> _TASK TO CARRY OUT_
Please repeat, exactly and without pictures, the lines of the entries below that run from the one containing "MATRIX2 pin CS: B11 -> C13" through the one containing "RADIO pin CE: B13 -> B10".

> _MATERIAL FOR THIS TASK_

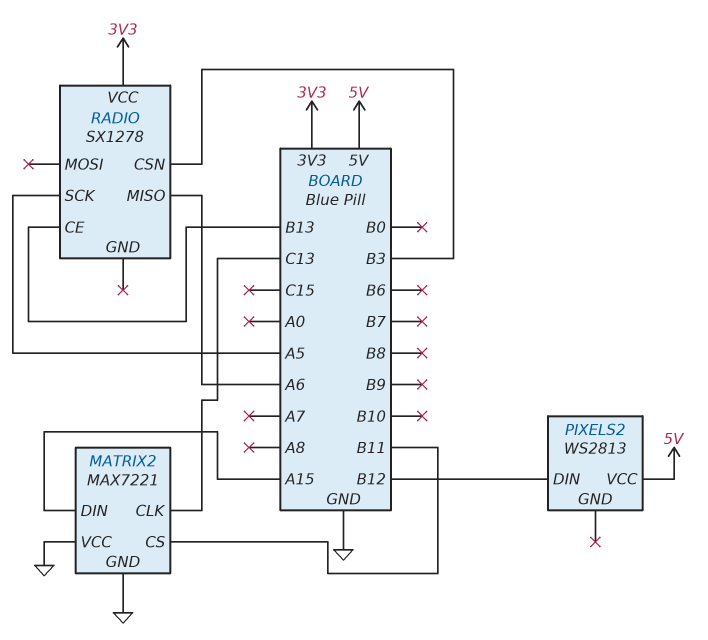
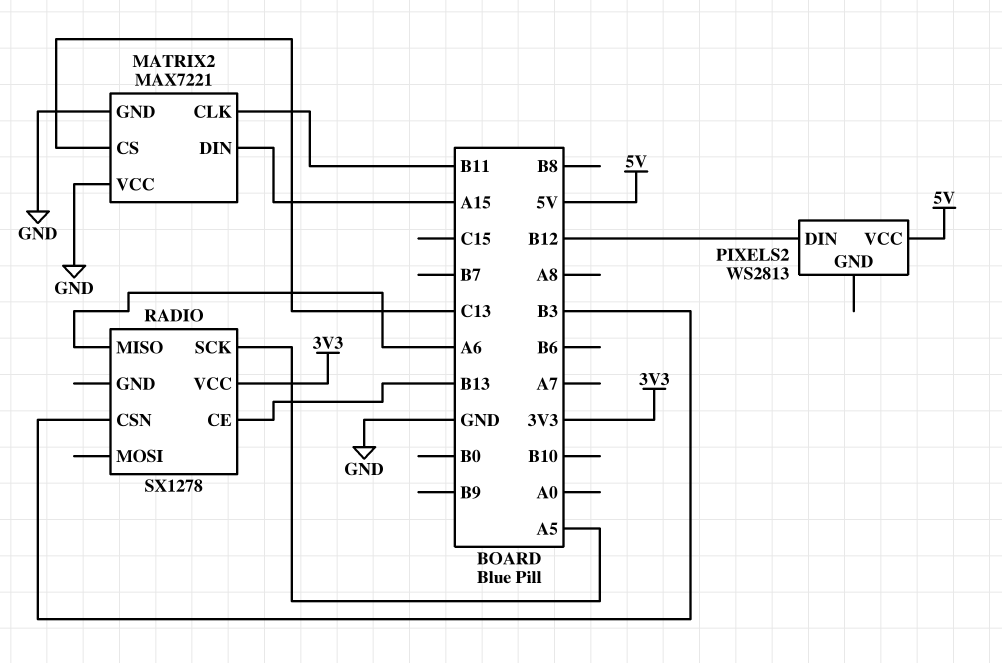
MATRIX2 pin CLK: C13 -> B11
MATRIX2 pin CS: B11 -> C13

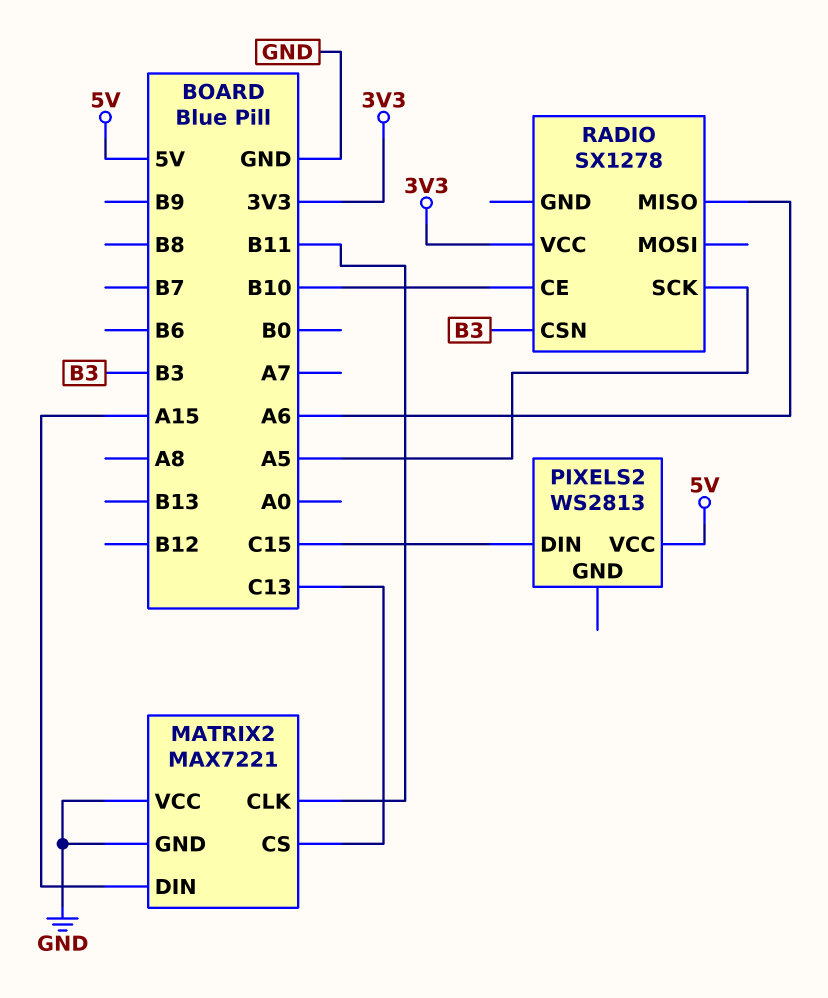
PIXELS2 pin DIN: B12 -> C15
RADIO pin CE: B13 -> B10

---

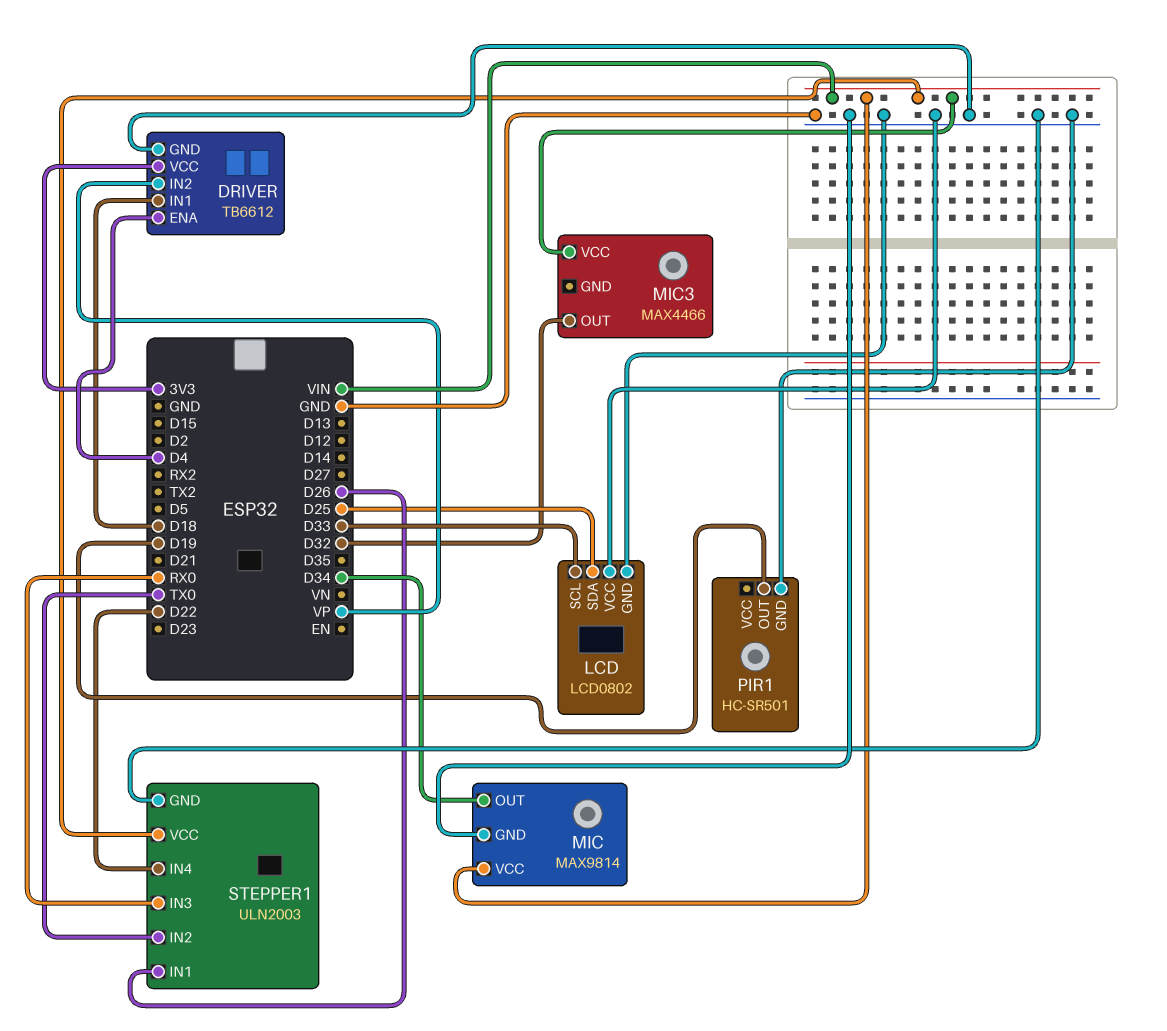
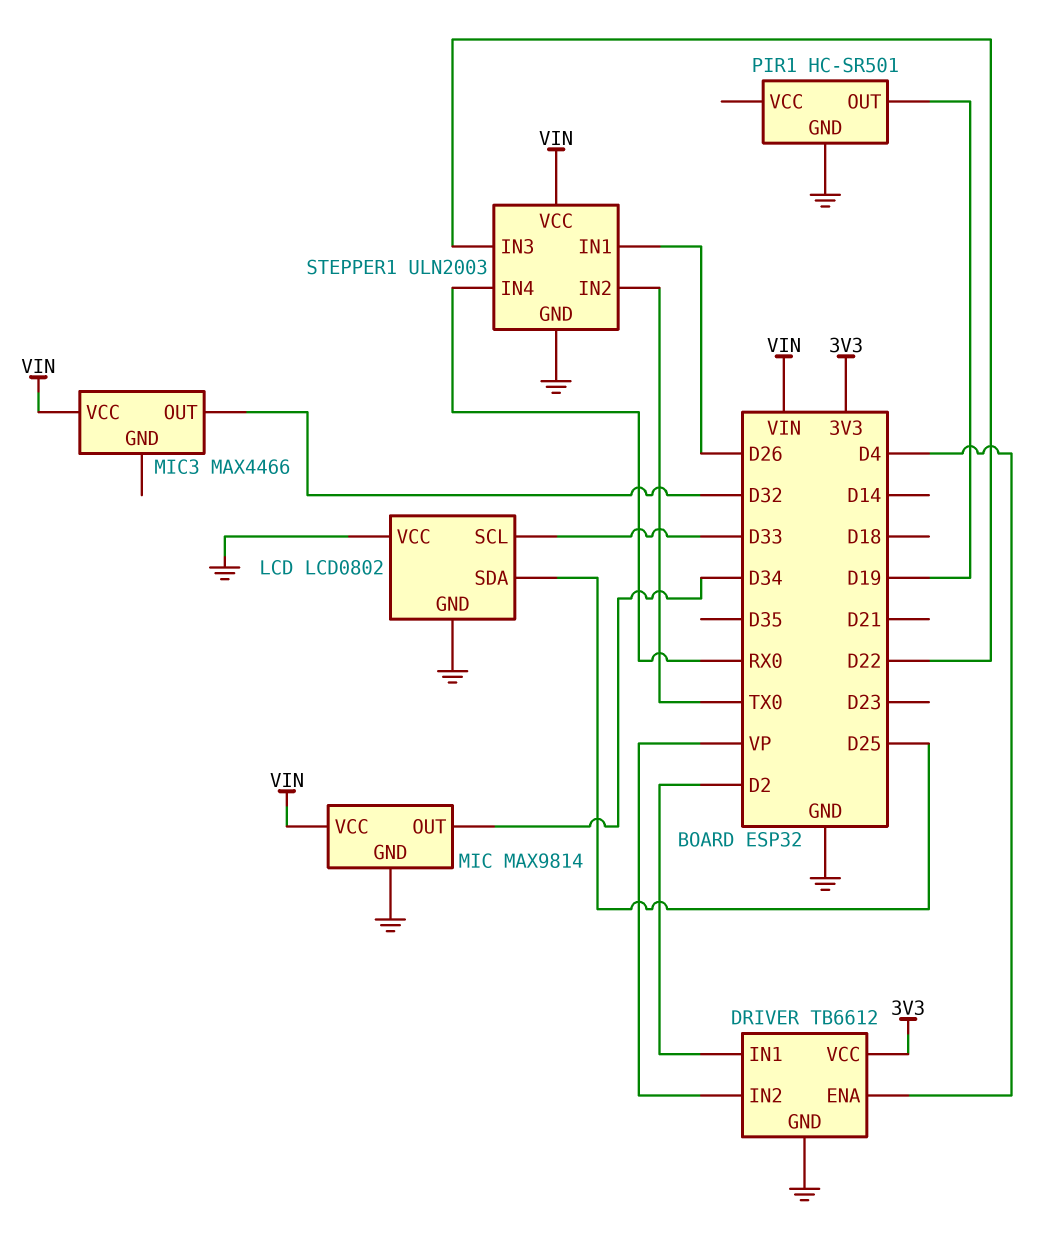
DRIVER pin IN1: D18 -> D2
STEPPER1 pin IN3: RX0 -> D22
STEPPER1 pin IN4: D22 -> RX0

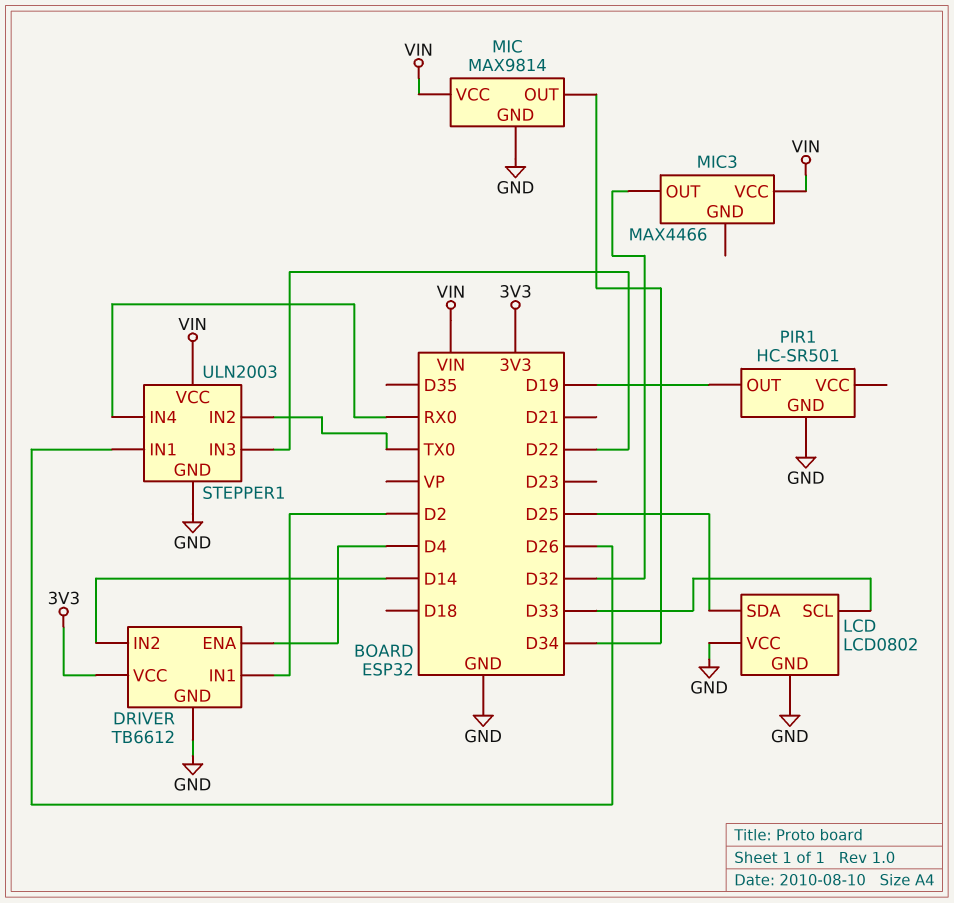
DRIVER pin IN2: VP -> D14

> _ANSWER AREA_
MATRIX2 pin CS: B11 -> C13

PIXELS2 pin DIN: B12 -> C15
RADIO pin CE: B13 -> B10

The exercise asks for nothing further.